AIM OF THE TASK » Show all lines containing "yellow" from the data below.
++++ MATERIAL SHOWN ++++
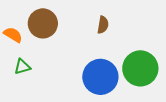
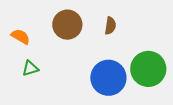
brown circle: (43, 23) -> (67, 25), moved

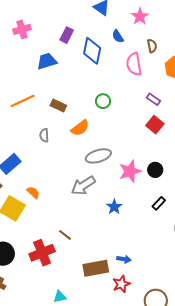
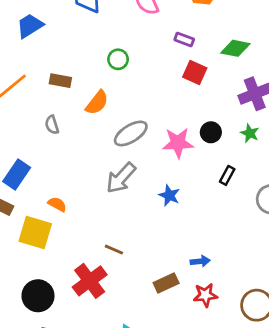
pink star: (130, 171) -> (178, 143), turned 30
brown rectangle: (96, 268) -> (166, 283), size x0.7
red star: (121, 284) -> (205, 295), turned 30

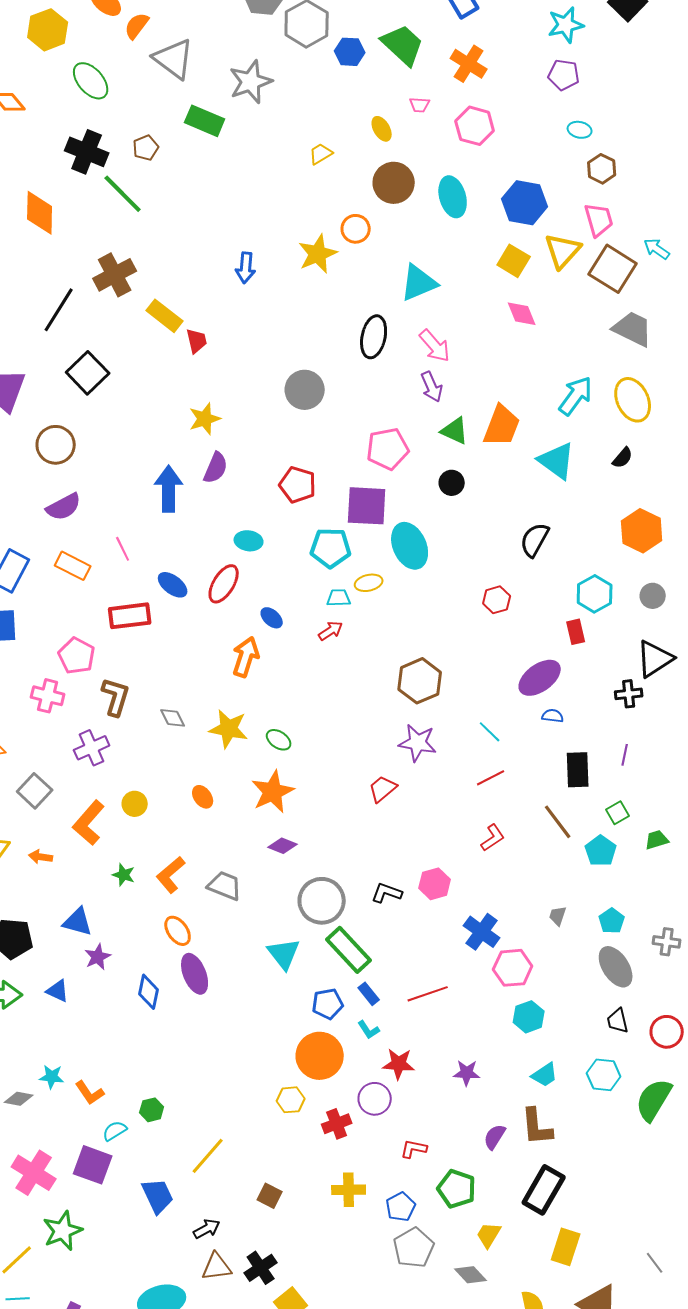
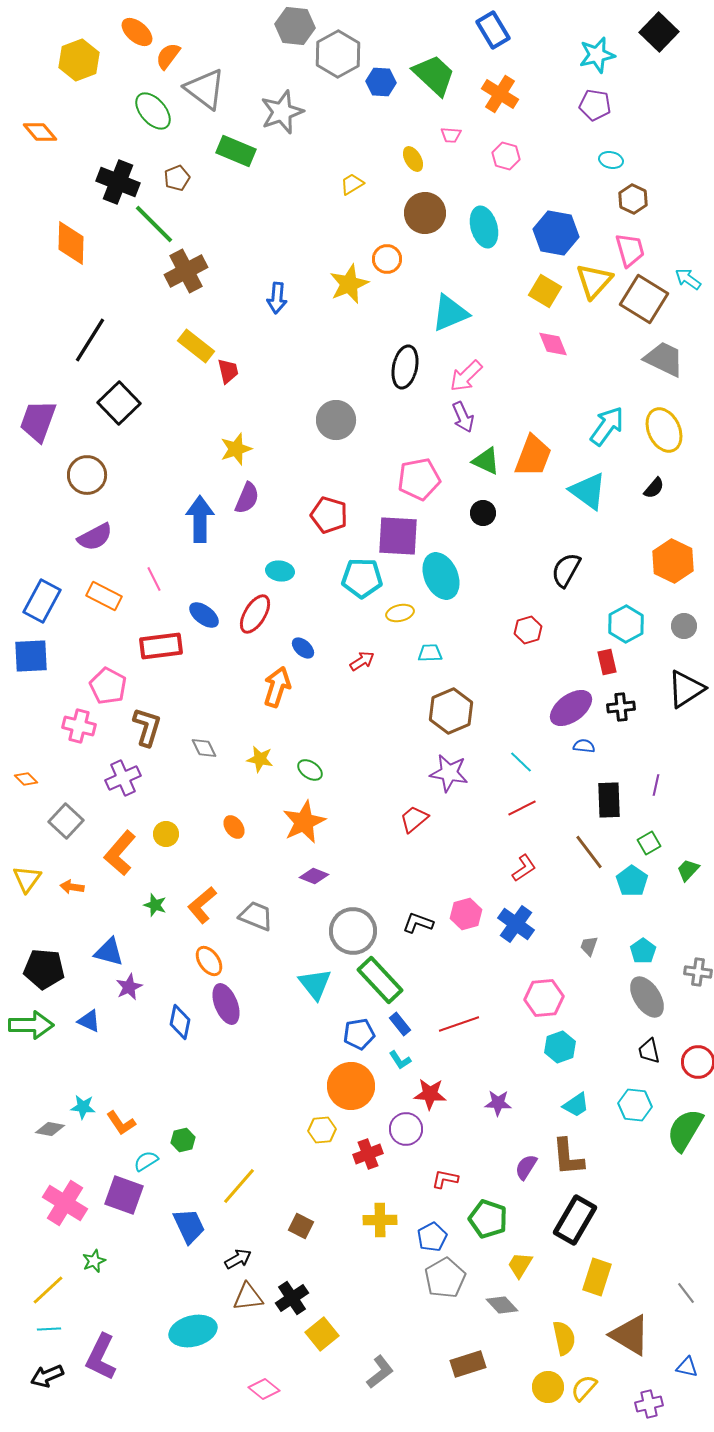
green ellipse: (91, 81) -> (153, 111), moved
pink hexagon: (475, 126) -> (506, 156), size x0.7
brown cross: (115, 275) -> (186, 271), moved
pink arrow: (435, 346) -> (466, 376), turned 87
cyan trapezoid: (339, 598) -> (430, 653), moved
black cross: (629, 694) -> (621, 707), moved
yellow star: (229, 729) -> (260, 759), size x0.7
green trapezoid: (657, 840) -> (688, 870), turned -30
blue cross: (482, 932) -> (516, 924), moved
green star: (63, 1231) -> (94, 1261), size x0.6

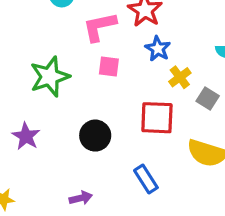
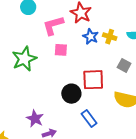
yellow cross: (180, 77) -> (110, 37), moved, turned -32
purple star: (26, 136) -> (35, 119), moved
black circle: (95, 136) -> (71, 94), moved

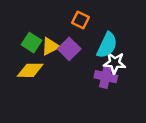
++++
++++ MATERIAL SHOWN ++++
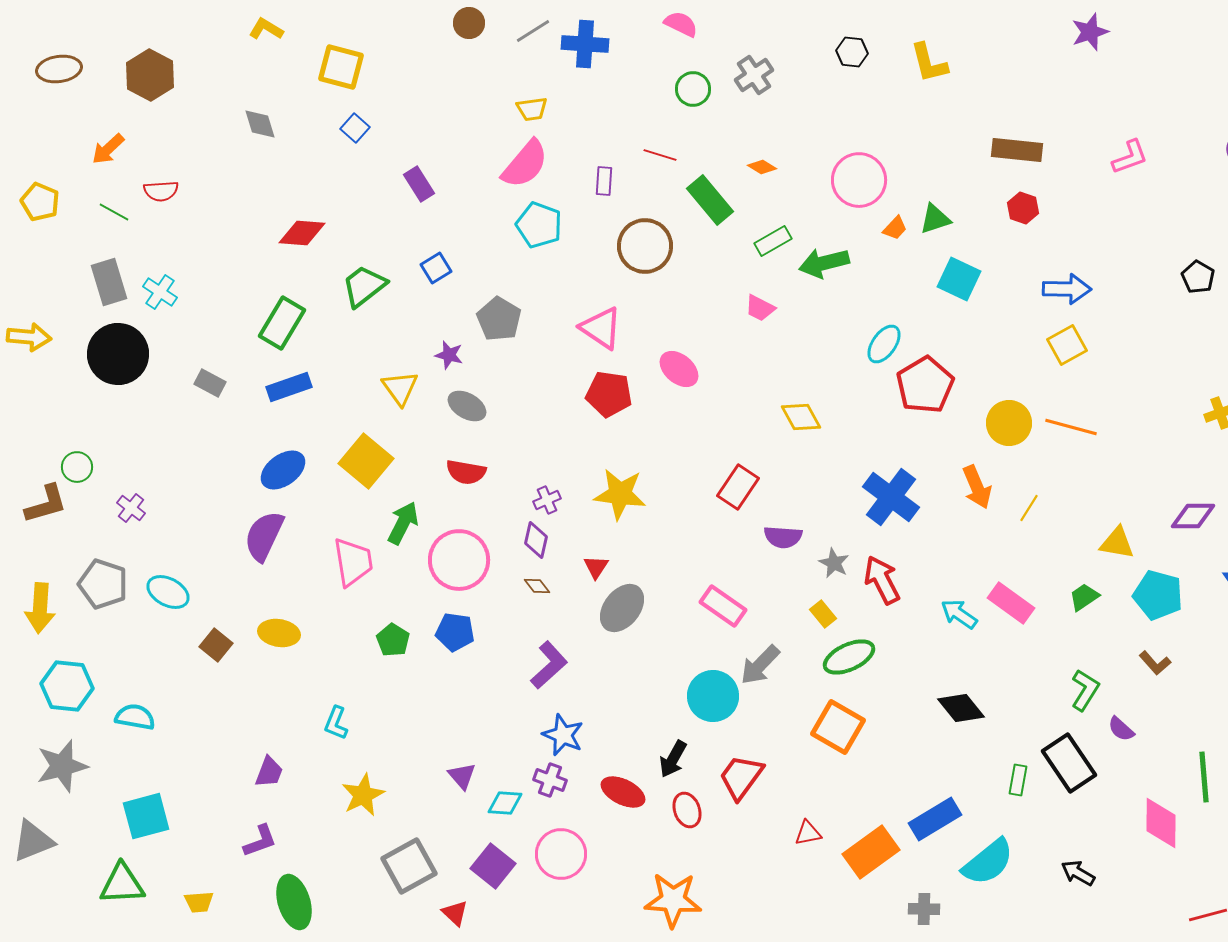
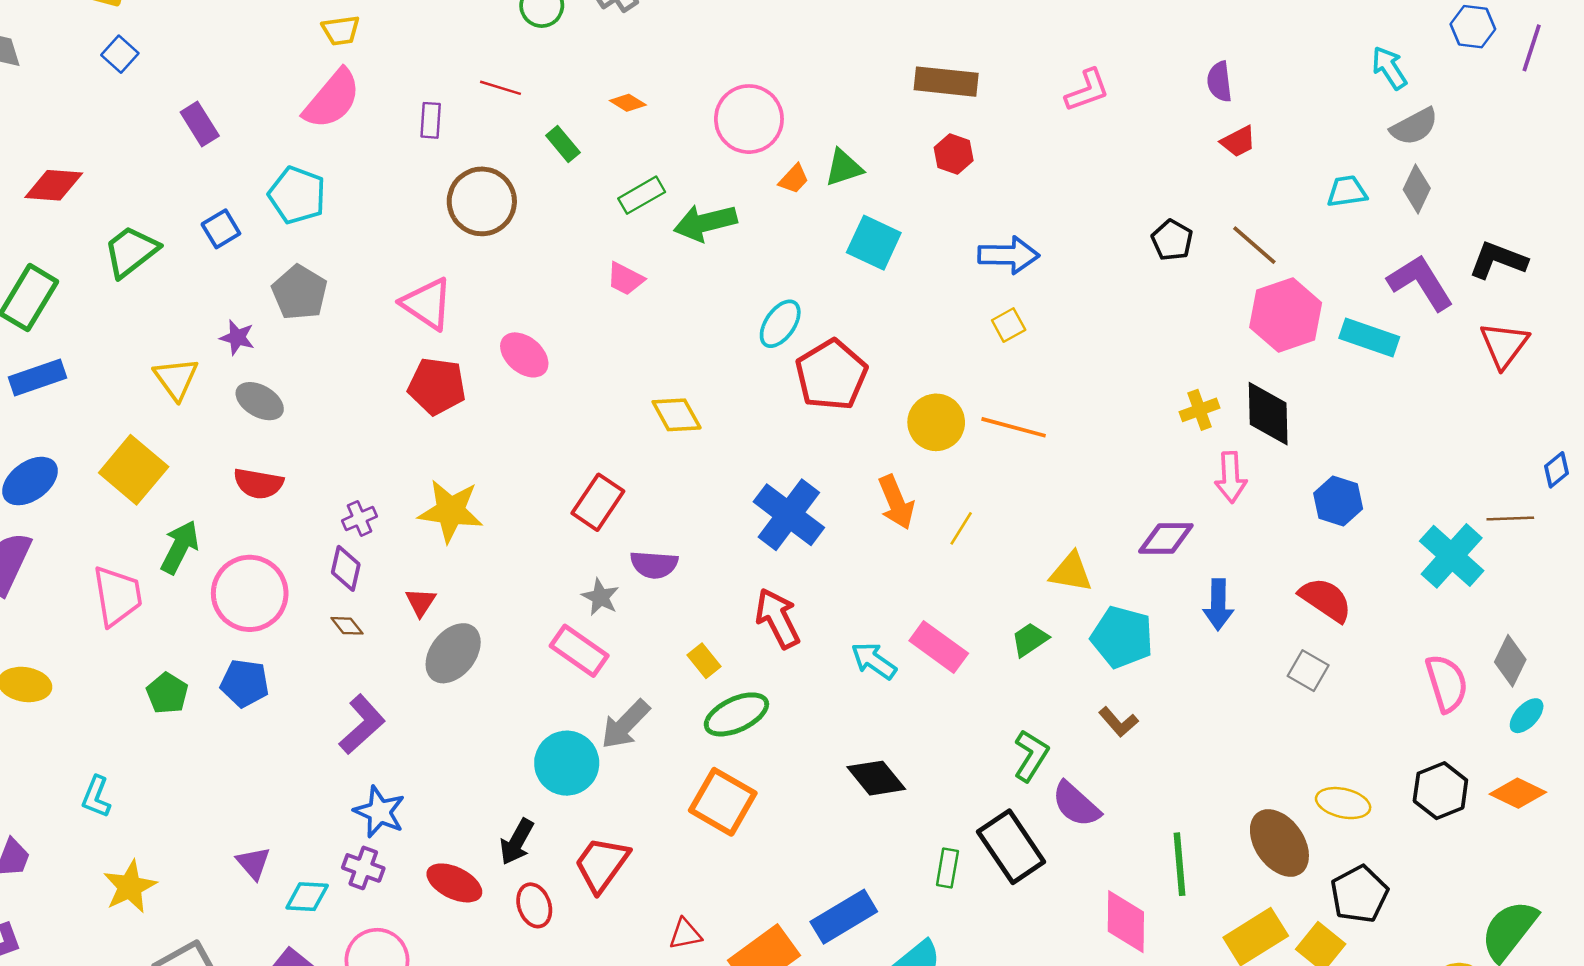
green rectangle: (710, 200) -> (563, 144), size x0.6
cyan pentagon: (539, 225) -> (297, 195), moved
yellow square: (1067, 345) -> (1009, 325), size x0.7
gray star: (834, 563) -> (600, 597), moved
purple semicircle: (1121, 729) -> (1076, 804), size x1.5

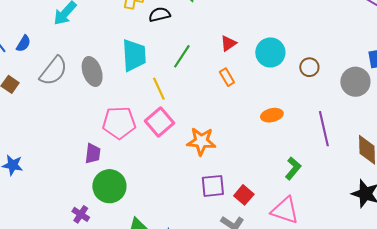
++++
ANSWER TO THIS EXERCISE »
yellow star: (229, 729) -> (260, 759), size x0.7
yellow cross: (180, 77) -> (110, 37), moved, turned -32
yellow square: (1067, 345) -> (1009, 325), size x0.7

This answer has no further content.